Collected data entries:
------------------------------
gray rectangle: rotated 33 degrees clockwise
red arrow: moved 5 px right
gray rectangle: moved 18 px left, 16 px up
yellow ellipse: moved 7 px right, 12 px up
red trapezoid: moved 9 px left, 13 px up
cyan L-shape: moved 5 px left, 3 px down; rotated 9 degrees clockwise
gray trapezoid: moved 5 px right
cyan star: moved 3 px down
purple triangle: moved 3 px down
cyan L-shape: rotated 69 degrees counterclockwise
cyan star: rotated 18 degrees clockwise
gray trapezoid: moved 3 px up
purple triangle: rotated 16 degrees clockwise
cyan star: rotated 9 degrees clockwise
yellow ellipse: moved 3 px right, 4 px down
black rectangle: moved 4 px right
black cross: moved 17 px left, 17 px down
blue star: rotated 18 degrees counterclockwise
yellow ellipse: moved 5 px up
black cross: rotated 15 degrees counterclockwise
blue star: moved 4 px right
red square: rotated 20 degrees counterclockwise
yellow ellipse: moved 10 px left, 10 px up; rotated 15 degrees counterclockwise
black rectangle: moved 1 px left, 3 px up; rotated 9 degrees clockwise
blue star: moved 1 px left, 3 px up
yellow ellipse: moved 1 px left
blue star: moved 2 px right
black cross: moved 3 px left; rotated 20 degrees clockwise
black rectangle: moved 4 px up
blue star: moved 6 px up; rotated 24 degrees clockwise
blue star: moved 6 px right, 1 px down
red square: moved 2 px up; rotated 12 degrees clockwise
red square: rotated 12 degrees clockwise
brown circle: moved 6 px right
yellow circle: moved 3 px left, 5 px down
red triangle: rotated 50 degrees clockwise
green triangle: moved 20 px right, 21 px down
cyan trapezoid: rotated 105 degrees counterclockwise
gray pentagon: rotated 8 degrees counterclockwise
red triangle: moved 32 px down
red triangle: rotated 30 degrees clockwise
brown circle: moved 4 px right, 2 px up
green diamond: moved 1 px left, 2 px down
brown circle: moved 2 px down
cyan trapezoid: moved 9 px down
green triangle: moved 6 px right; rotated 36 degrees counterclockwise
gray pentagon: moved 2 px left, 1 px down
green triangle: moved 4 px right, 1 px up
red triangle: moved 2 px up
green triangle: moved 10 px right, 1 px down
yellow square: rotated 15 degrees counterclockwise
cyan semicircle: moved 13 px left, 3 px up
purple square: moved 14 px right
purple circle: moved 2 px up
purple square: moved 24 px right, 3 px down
------------------------------
● YOUR GOAL
Could you rewrite every line of the records above as a JSON list of strings, with one string per line and any blank lines skipped?

● THE ANSWER
[
  "gray rectangle: rotated 33 degrees clockwise",
  "red arrow: moved 5 px right",
  "gray rectangle: moved 18 px left, 16 px up",
  "yellow ellipse: moved 7 px right, 12 px up",
  "red trapezoid: moved 9 px left, 13 px up",
  "cyan L-shape: moved 5 px left, 3 px down; rotated 9 degrees clockwise",
  "gray trapezoid: moved 5 px right",
  "cyan star: moved 3 px down",
  "purple triangle: moved 3 px down",
  "cyan L-shape: rotated 69 degrees counterclockwise",
  "cyan star: rotated 18 degrees clockwise",
  "gray trapezoid: moved 3 px up",
  "purple triangle: rotated 16 degrees clockwise",
  "cyan star: rotated 9 degrees clockwise",
  "yellow ellipse: moved 3 px right, 4 px down",
  "black rectangle: moved 4 px right",
  "black cross: moved 17 px left, 17 px down",
  "blue star: rotated 18 degrees counterclockwise",
  "yellow ellipse: moved 5 px up",
  "black cross: rotated 15 degrees counterclockwise",
  "blue star: moved 4 px right",
  "red square: rotated 20 degrees counterclockwise",
  "yellow ellipse: moved 10 px left, 10 px up; rotated 15 degrees counterclockwise",
  "black rectangle: moved 1 px left, 3 px up; rotated 9 degrees clockwise",
  "blue star: moved 1 px left, 3 px up",
  "yellow ellipse: moved 1 px left",
  "blue star: moved 2 px right",
  "black cross: moved 3 px left; rotated 20 degrees clockwise",
  "black rectangle: moved 4 px up",
  "blue star: moved 6 px up; rotated 24 degrees clockwise",
  "blue star: moved 6 px right, 1 px down",
  "red square: moved 2 px up; rotated 12 degrees clockwise",
  "red square: rotated 12 degrees clockwise",
  "brown circle: moved 6 px right",
  "yellow circle: moved 3 px left, 5 px down",
  "red triangle: rotated 50 degrees clockwise",
  "green triangle: moved 20 px right, 21 px down",
  "cyan trapezoid: rotated 105 degrees counterclockwise",
  "gray pentagon: rotated 8 degrees counterclockwise",
  "red triangle: moved 32 px down",
  "red triangle: rotated 30 degrees clockwise",
  "brown circle: moved 4 px right, 2 px up",
  "green diamond: moved 1 px left, 2 px down",
  "brown circle: moved 2 px down",
  "cyan trapezoid: moved 9 px down",
  "green triangle: moved 6 px right; rotated 36 degrees counterclockwise",
  "gray pentagon: moved 2 px left, 1 px down",
  "green triangle: moved 4 px right, 1 px up",
  "red triangle: moved 2 px up",
  "green triangle: moved 10 px right, 1 px down",
  "yellow square: rotated 15 degrees counterclockwise",
  "cyan semicircle: moved 13 px left, 3 px up",
  "purple square: moved 14 px right",
  "purple circle: moved 2 px up",
  "purple square: moved 24 px right, 3 px down"
]